» WHAT YOU NEED TO DO
Copy out each line of the data below in which the string "none" appears.

Version comparison data:
- Opening Delimiter -

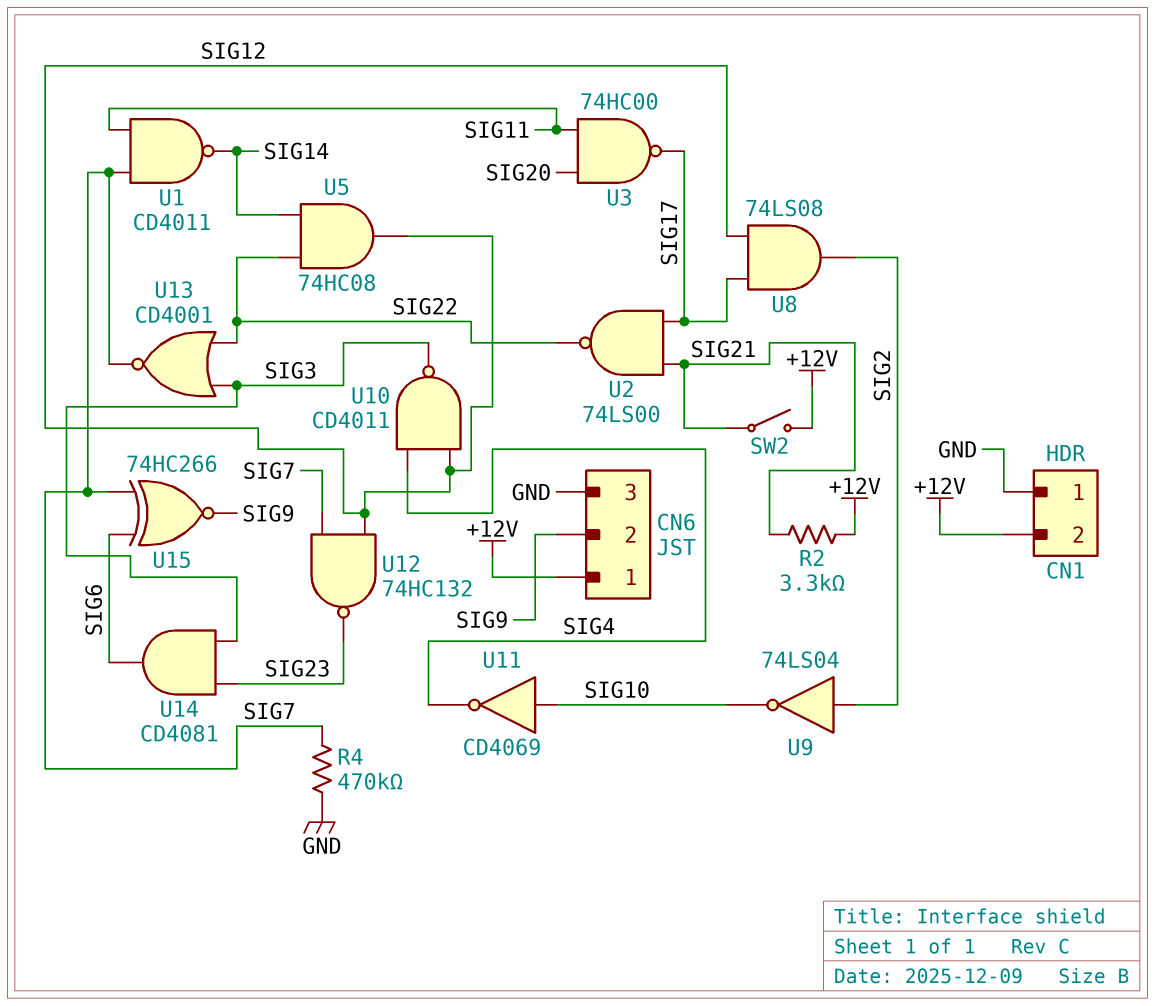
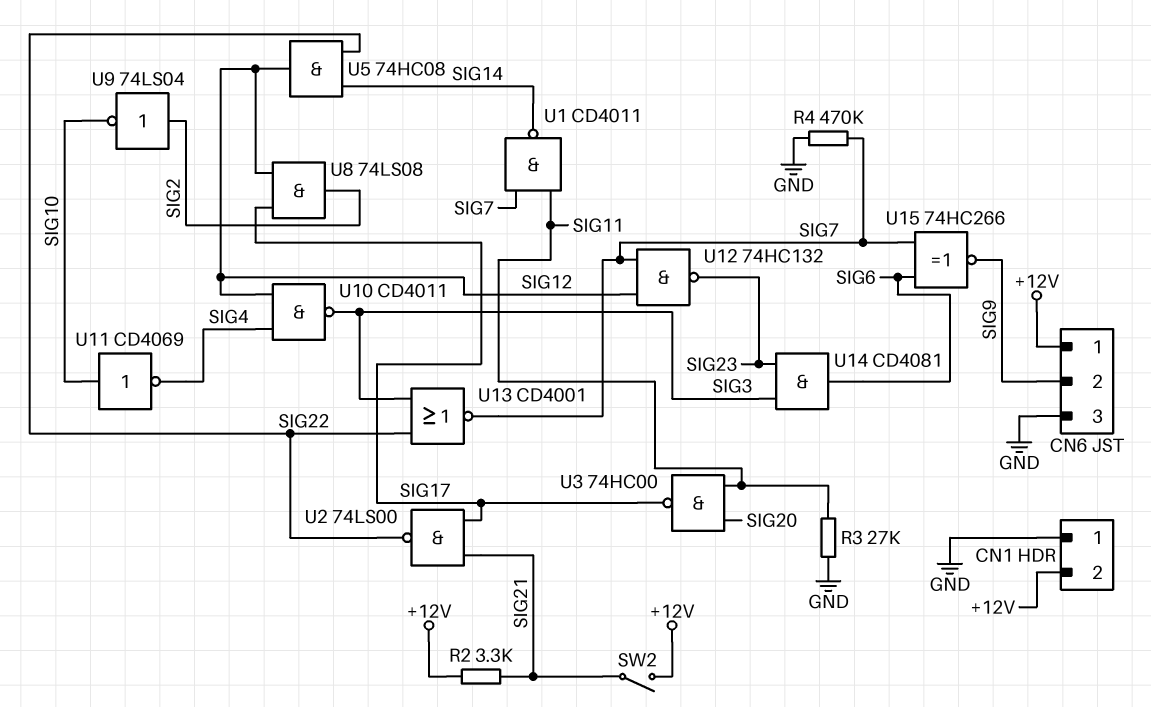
R3: none -> 27k (GND, SIG11)

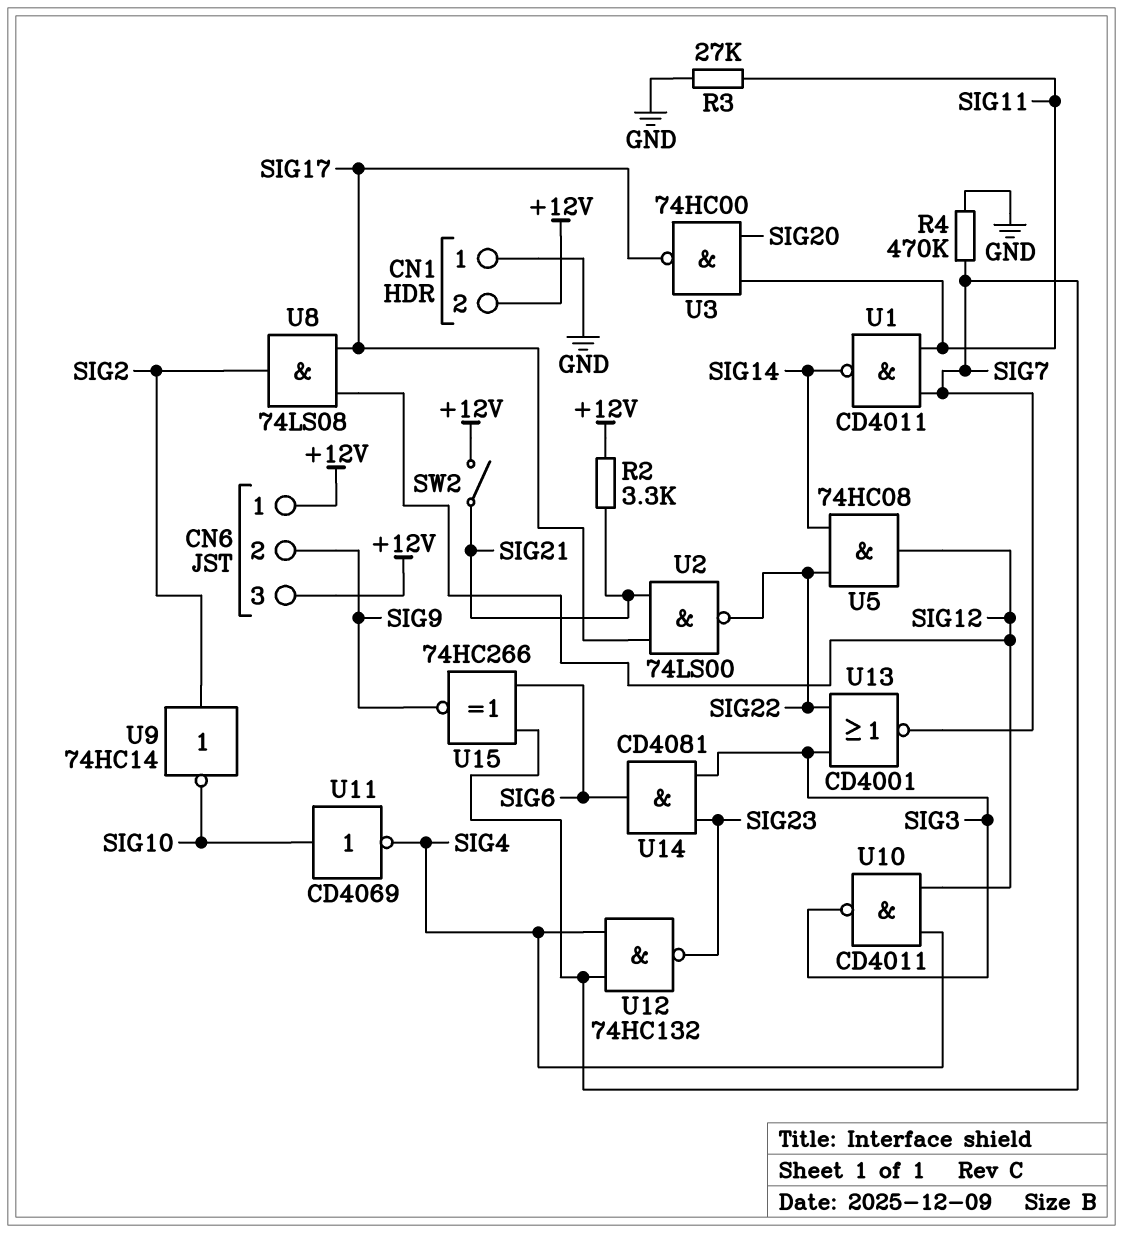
CN6 pin 3: GND -> +12V
U9: NOT 74LS04 (in SIG2, out SIG10) -> NOT 74HC14 (in SIG2, out SIG10)
U12: NAND 74HC132 (in SIG7, in SIG12, out SIG23) -> NAND 74HC132 (in SIG4, in SIG7, out SIG23)

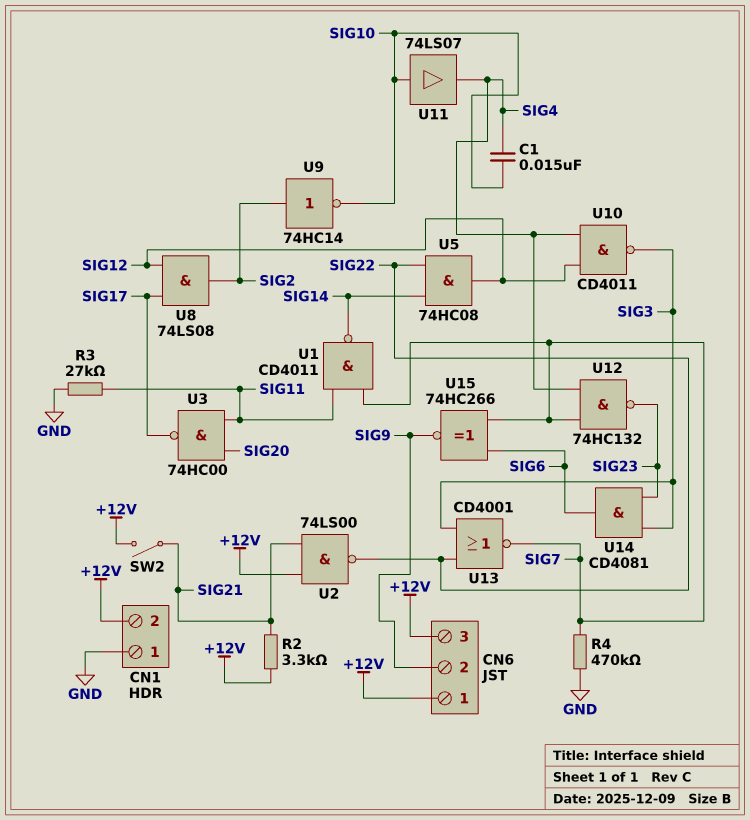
C1: none -> 15nF (SIG4, SIG10)
U2: NAND 74LS00 (in SIG17, in SIG21, out SIG22) -> NAND 74LS00 (in +12V, in SIG21, out SIG22)
U11: NOT CD4069 (in SIG10, out SIG4) -> buffer 74LS07 (in SIG10, out SIG4)

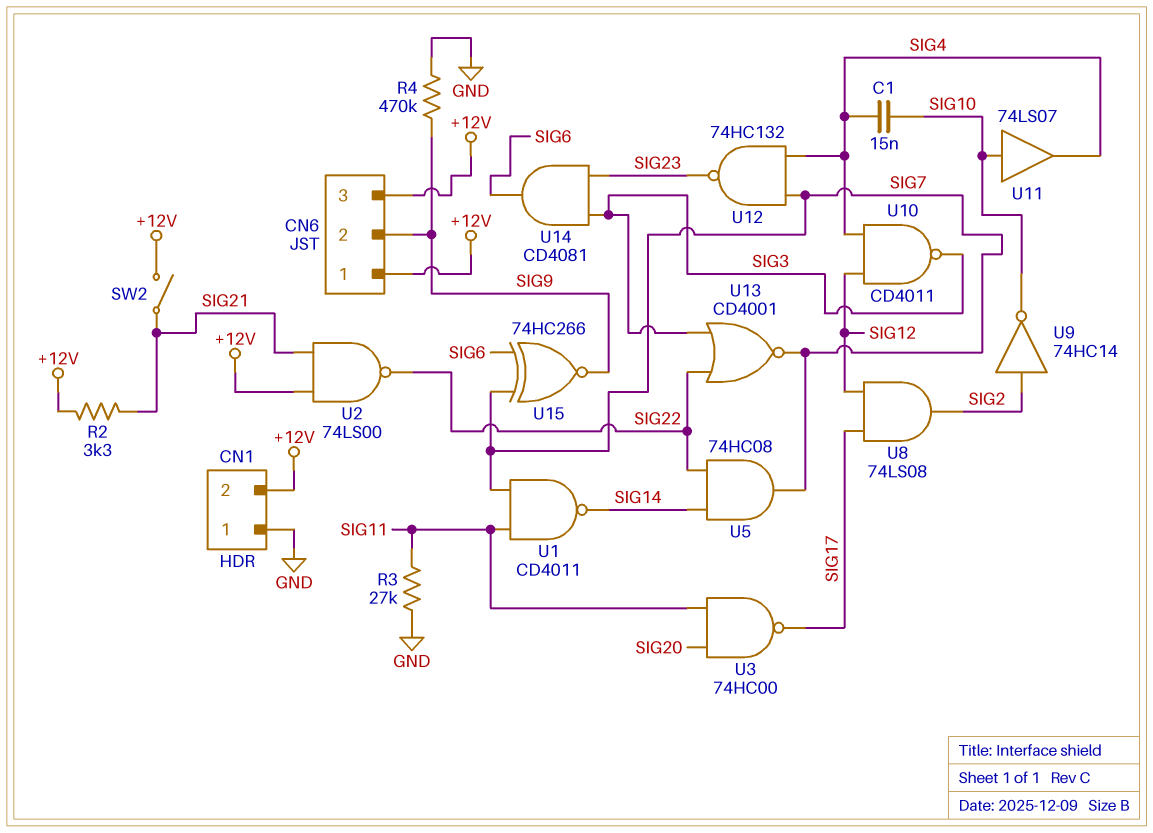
R4: 470k (GND, SIG7) -> 470k (GND, SIG9)
U5: AND 74HC08 (in SIG14, in SIG22, out SIG12) -> AND 74HC08 (in SIG14, in SIG22, out SIG7)

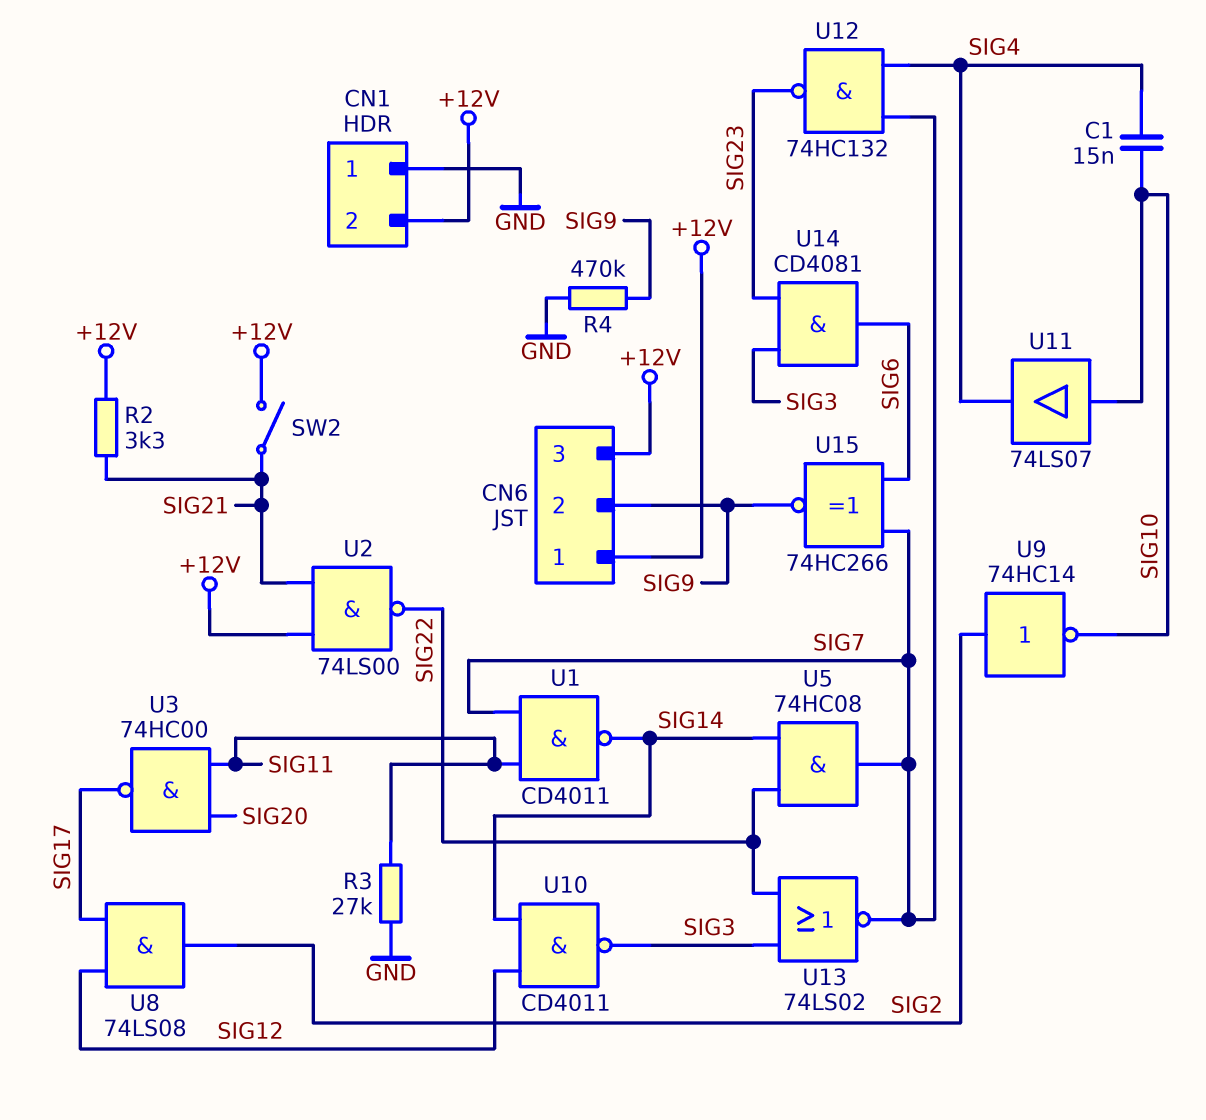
U10: NAND CD4011 (in SIG4, in SIG12, out SIG3) -> NAND CD4011 (in SIG12, in SIG14, out SIG3)
U13: NOR CD4001 (in SIG3, in SIG22, out SIG7) -> NOR 74LS02 (in SIG3, in SIG22, out SIG7)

- Closing Delimiter -

» TASK SOLUTION
R3: none -> 27k (GND, SIG11)
C1: none -> 15nF (SIG4, SIG10)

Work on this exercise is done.